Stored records
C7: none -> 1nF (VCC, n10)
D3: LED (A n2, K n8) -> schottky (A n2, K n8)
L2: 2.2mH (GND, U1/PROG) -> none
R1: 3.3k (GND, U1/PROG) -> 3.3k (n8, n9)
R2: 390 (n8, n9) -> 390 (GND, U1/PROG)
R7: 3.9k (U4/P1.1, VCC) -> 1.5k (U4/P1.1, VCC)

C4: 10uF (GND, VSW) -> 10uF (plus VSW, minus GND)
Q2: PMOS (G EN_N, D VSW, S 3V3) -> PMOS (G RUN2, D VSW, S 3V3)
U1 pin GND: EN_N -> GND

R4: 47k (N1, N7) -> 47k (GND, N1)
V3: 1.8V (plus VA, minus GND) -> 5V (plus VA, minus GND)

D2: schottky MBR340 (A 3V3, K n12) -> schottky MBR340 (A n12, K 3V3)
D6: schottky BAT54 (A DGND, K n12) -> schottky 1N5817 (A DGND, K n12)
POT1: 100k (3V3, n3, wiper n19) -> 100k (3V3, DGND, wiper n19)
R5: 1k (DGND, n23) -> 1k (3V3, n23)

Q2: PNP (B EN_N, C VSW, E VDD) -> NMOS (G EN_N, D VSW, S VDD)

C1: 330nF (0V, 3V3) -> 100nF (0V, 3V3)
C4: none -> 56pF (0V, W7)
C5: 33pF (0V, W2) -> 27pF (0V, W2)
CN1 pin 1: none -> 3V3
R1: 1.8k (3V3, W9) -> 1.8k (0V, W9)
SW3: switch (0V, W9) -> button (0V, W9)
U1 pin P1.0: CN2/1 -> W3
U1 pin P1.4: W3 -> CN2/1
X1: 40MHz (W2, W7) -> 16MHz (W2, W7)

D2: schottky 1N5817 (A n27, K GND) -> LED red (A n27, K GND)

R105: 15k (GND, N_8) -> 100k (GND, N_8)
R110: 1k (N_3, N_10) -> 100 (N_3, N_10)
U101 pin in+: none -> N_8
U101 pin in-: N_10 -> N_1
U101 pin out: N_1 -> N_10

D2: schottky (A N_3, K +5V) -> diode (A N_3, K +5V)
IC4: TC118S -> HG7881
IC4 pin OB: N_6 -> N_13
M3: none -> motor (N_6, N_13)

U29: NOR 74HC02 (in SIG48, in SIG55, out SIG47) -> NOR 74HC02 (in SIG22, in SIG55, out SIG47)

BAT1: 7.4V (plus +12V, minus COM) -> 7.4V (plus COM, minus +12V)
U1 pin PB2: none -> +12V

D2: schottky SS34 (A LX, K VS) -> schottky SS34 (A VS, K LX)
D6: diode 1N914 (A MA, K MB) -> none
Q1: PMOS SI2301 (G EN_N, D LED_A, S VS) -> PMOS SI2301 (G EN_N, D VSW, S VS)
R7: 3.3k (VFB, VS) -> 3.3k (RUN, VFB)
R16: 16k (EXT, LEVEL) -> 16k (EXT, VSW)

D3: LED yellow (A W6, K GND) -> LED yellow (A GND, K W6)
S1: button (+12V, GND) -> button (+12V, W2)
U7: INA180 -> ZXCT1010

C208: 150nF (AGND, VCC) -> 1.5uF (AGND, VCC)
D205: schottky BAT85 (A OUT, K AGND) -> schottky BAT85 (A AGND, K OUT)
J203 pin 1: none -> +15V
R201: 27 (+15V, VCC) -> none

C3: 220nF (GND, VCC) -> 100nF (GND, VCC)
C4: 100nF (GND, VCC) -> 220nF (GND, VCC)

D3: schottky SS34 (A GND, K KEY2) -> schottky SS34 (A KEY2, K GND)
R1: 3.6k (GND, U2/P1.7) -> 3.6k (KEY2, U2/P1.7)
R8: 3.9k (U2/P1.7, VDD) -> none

WHAT THE EXERCISE ASKS:
Every entry above should be written out again, precisely.

THE COMPLETED TASK:
C7: none -> 1nF (VCC, n10)
D3: LED (A n2, K n8) -> schottky (A n2, K n8)
L2: 2.2mH (GND, U1/PROG) -> none
R1: 3.3k (GND, U1/PROG) -> 3.3k (n8, n9)
R2: 390 (n8, n9) -> 390 (GND, U1/PROG)
R7: 3.9k (U4/P1.1, VCC) -> 1.5k (U4/P1.1, VCC)

C4: 10uF (GND, VSW) -> 10uF (plus VSW, minus GND)
Q2: PMOS (G EN_N, D VSW, S 3V3) -> PMOS (G RUN2, D VSW, S 3V3)
U1 pin GND: EN_N -> GND

R4: 47k (N1, N7) -> 47k (GND, N1)
V3: 1.8V (plus VA, minus GND) -> 5V (plus VA, minus GND)

D2: schottky MBR340 (A 3V3, K n12) -> schottky MBR340 (A n12, K 3V3)
D6: schottky BAT54 (A DGND, K n12) -> schottky 1N5817 (A DGND, K n12)
POT1: 100k (3V3, n3, wiper n19) -> 100k (3V3, DGND, wiper n19)
R5: 1k (DGND, n23) -> 1k (3V3, n23)

Q2: PNP (B EN_N, C VSW, E VDD) -> NMOS (G EN_N, D VSW, S VDD)

C1: 330nF (0V, 3V3) -> 100nF (0V, 3V3)
C4: none -> 56pF (0V, W7)
C5: 33pF (0V, W2) -> 27pF (0V, W2)
CN1 pin 1: none -> 3V3
R1: 1.8k (3V3, W9) -> 1.8k (0V, W9)
SW3: switch (0V, W9) -> button (0V, W9)
U1 pin P1.0: CN2/1 -> W3
U1 pin P1.4: W3 -> CN2/1
X1: 40MHz (W2, W7) -> 16MHz (W2, W7)

D2: schottky 1N5817 (A n27, K GND) -> LED red (A n27, K GND)

R105: 15k (GND, N_8) -> 100k (GND, N_8)
R110: 1k (N_3, N_10) -> 100 (N_3, N_10)
U101 pin in+: none -> N_8
U101 pin in-: N_10 -> N_1
U101 pin out: N_1 -> N_10

D2: schottky (A N_3, K +5V) -> diode (A N_3, K +5V)
IC4: TC118S -> HG7881
IC4 pin OB: N_6 -> N_13
M3: none -> motor (N_6, N_13)

U29: NOR 74HC02 (in SIG48, in SIG55, out SIG47) -> NOR 74HC02 (in SIG22, in SIG55, out SIG47)

BAT1: 7.4V (plus +12V, minus COM) -> 7.4V (plus COM, minus +12V)
U1 pin PB2: none -> +12V

D2: schottky SS34 (A LX, K VS) -> schottky SS34 (A VS, K LX)
D6: diode 1N914 (A MA, K MB) -> none
Q1: PMOS SI2301 (G EN_N, D LED_A, S VS) -> PMOS SI2301 (G EN_N, D VSW, S VS)
R7: 3.3k (VFB, VS) -> 3.3k (RUN, VFB)
R16: 16k (EXT, LEVEL) -> 16k (EXT, VSW)

D3: LED yellow (A W6, K GND) -> LED yellow (A GND, K W6)
S1: button (+12V, GND) -> button (+12V, W2)
U7: INA180 -> ZXCT1010

C208: 150nF (AGND, VCC) -> 1.5uF (AGND, VCC)
D205: schottky BAT85 (A OUT, K AGND) -> schottky BAT85 (A AGND, K OUT)
J203 pin 1: none -> +15V
R201: 27 (+15V, VCC) -> none

C3: 220nF (GND, VCC) -> 100nF (GND, VCC)
C4: 100nF (GND, VCC) -> 220nF (GND, VCC)

D3: schottky SS34 (A GND, K KEY2) -> schottky SS34 (A KEY2, K GND)
R1: 3.6k (GND, U2/P1.7) -> 3.6k (KEY2, U2/P1.7)
R8: 3.9k (U2/P1.7, VDD) -> none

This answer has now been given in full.